THE TASK: Once you reach the line containing "(614, 225) = (631, 152): black", write out that line and every remaining line of the records exactly.

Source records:

= = = = =

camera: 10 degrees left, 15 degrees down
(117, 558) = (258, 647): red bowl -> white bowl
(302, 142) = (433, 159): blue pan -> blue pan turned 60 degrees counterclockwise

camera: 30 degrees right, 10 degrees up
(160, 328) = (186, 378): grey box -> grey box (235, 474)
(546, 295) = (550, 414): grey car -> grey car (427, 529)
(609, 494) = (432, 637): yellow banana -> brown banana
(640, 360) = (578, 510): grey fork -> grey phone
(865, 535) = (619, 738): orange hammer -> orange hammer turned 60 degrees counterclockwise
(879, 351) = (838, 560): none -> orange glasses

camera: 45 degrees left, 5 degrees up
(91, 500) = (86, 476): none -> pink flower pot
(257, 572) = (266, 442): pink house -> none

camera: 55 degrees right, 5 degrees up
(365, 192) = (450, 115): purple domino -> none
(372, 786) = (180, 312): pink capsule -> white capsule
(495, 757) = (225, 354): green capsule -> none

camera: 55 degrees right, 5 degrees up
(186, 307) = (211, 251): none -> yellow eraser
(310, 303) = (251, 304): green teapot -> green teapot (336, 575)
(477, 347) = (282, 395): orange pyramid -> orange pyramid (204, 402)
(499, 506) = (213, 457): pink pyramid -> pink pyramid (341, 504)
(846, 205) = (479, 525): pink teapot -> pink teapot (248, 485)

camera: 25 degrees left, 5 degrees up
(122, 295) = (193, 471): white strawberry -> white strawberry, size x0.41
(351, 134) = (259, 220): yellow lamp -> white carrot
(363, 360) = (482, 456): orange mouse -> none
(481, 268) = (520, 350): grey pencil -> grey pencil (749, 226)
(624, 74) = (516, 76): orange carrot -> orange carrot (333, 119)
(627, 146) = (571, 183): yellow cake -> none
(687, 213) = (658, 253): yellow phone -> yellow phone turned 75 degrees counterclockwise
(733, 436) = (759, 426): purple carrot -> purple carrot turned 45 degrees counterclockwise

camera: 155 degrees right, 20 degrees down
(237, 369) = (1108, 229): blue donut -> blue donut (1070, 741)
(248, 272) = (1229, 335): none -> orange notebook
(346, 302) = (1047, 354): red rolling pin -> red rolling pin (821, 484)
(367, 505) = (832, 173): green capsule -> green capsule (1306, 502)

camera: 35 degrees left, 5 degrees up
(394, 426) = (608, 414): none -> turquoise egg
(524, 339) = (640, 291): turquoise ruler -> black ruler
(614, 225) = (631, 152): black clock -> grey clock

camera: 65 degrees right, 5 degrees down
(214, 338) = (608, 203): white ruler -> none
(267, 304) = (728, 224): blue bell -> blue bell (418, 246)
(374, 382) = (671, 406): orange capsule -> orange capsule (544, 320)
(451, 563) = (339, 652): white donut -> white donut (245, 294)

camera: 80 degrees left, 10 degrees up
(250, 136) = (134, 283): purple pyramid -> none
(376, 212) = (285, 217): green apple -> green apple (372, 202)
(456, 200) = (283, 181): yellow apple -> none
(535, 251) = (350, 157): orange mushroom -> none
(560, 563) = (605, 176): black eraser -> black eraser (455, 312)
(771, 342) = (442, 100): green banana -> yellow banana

= = = = =

RESULT OF THIS TASK:
(614, 225) = (631, 152): black clock -> grey clock

camera: 65 degrees right, 5 degrees down
(214, 338) = (608, 203): white ruler -> none
(267, 304) = (728, 224): blue bell -> blue bell (418, 246)
(374, 382) = (671, 406): orange capsule -> orange capsule (544, 320)
(451, 563) = (339, 652): white donut -> white donut (245, 294)

camera: 80 degrees left, 10 degrees up
(250, 136) = (134, 283): purple pyramid -> none
(376, 212) = (285, 217): green apple -> green apple (372, 202)
(456, 200) = (283, 181): yellow apple -> none
(535, 251) = (350, 157): orange mushroom -> none
(560, 563) = (605, 176): black eraser -> black eraser (455, 312)
(771, 342) = (442, 100): green banana -> yellow banana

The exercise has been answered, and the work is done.